*** RECORDS SHOWN Section Begins ***

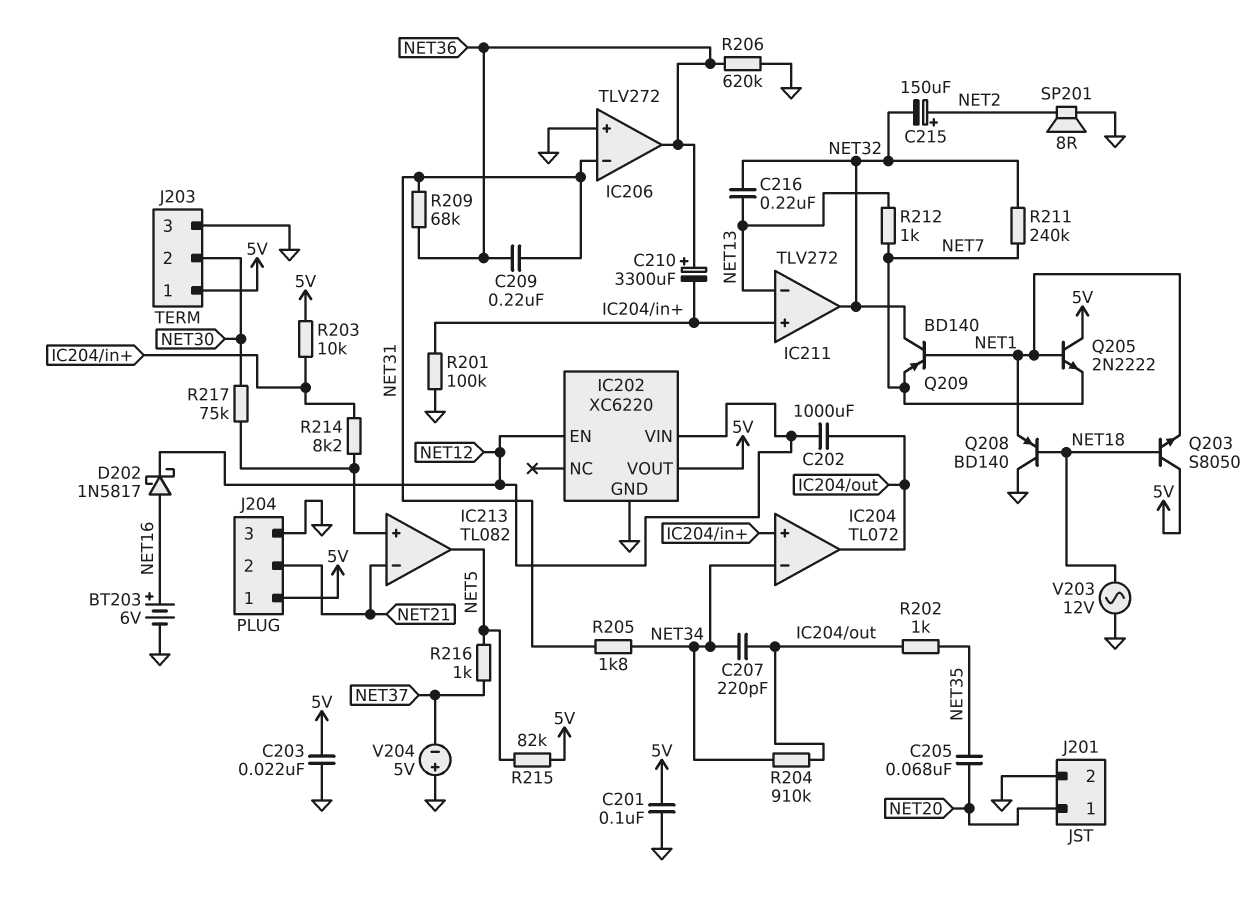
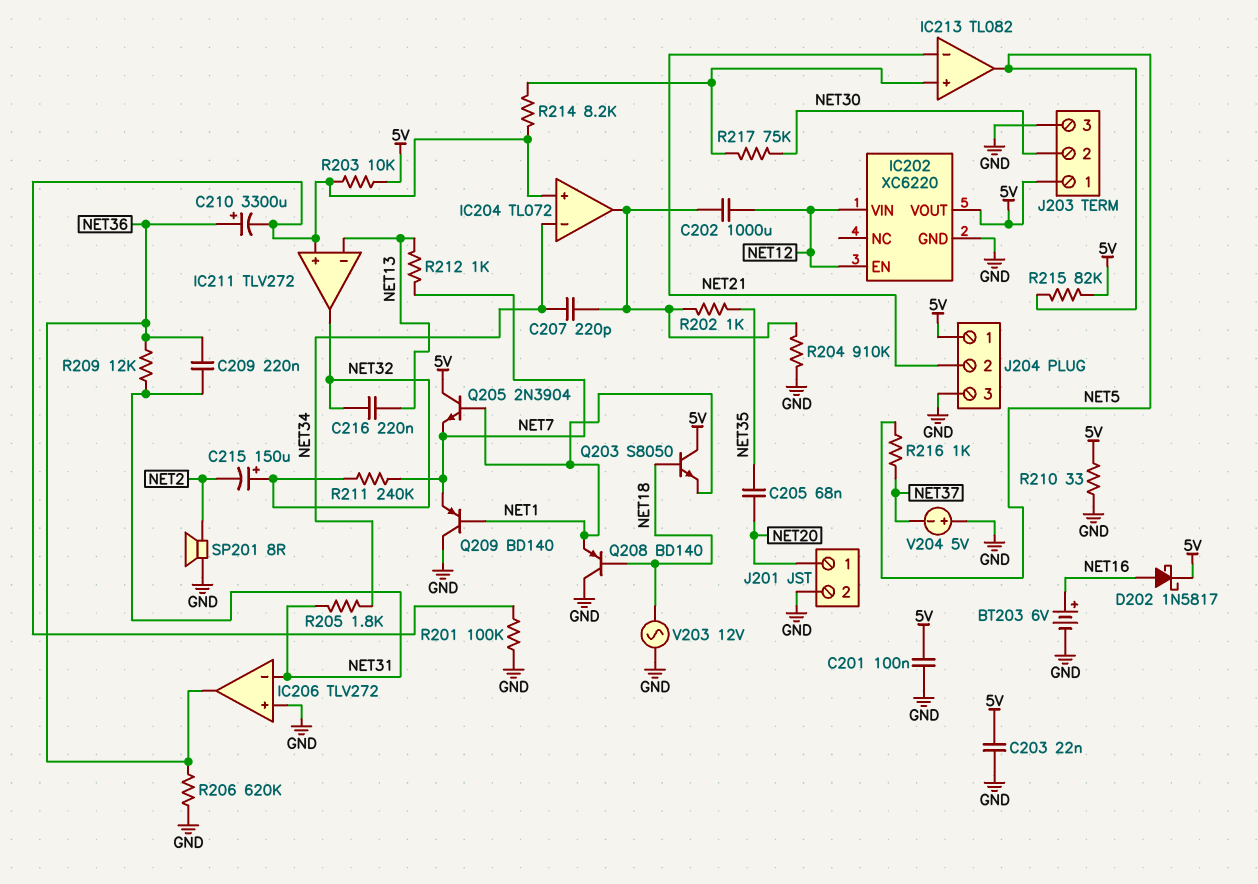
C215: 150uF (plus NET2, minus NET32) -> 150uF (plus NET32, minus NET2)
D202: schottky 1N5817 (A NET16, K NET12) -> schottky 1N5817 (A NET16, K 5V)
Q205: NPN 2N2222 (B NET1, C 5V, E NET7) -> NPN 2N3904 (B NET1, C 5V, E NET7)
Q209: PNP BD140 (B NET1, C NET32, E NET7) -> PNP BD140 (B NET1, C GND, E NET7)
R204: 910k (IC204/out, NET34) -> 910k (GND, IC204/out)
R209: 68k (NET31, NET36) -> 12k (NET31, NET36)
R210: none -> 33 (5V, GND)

*** RECORDS SHOWN Section Ends ***

-- TASK --
Everything in the records except the pictures is to be repeated exactly.

-- OUTPUT FOR THIS TASK --
C215: 150uF (plus NET2, minus NET32) -> 150uF (plus NET32, minus NET2)
D202: schottky 1N5817 (A NET16, K NET12) -> schottky 1N5817 (A NET16, K 5V)
Q205: NPN 2N2222 (B NET1, C 5V, E NET7) -> NPN 2N3904 (B NET1, C 5V, E NET7)
Q209: PNP BD140 (B NET1, C NET32, E NET7) -> PNP BD140 (B NET1, C GND, E NET7)
R204: 910k (IC204/out, NET34) -> 910k (GND, IC204/out)
R209: 68k (NET31, NET36) -> 12k (NET31, NET36)
R210: none -> 33 (5V, GND)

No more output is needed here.